Data provided Block Start

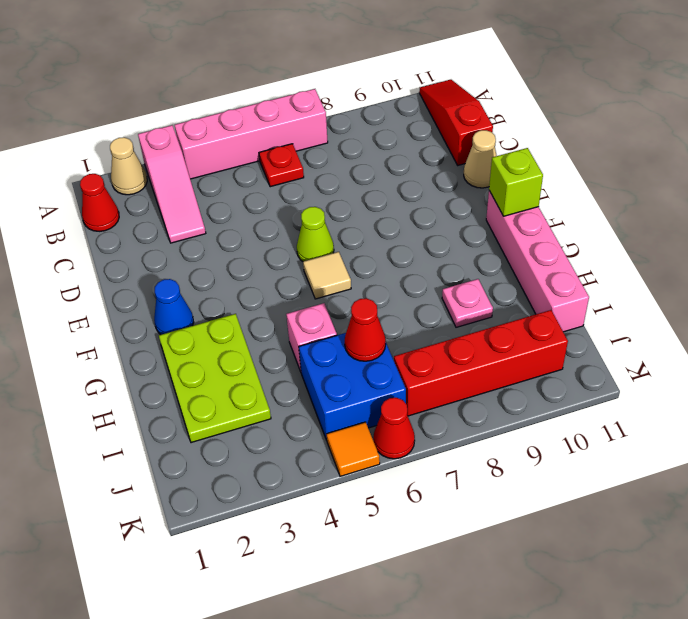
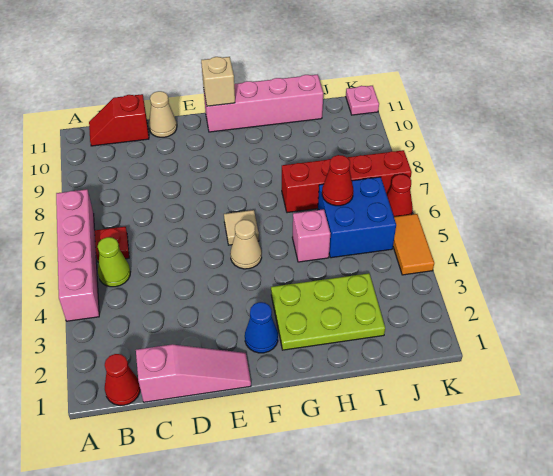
tan cone A2 level 1 -> tan cone F5 level 1
pink slope A3:C3 level 1 top A -> pink slope C1:E1 level 1 top C
red slope A11:C11 level 1 top C -> red slope B11:C11 level 1 top C
lime cone E6 level 1 -> lime cone B5 level 1
lime brick F11 level 2 -> tan brick F11 level 2
pink plate H9 level 1 -> pink plate K11 level 1
red brick J7:J10 level 1 -> red brick H7:K7 level 1
orange tile K5 level 1 -> orange tile K4:K5 level 1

Data provided Block End

- Your instructions -
The line with "lime cone E6 level 1 -> lime cone B5 level 1" and all lines after it through the end of the data above: write these out exactly and add nothing.

- Exercise solution -
lime cone E6 level 1 -> lime cone B5 level 1
lime brick F11 level 2 -> tan brick F11 level 2
pink plate H9 level 1 -> pink plate K11 level 1
red brick J7:J10 level 1 -> red brick H7:K7 level 1
orange tile K5 level 1 -> orange tile K4:K5 level 1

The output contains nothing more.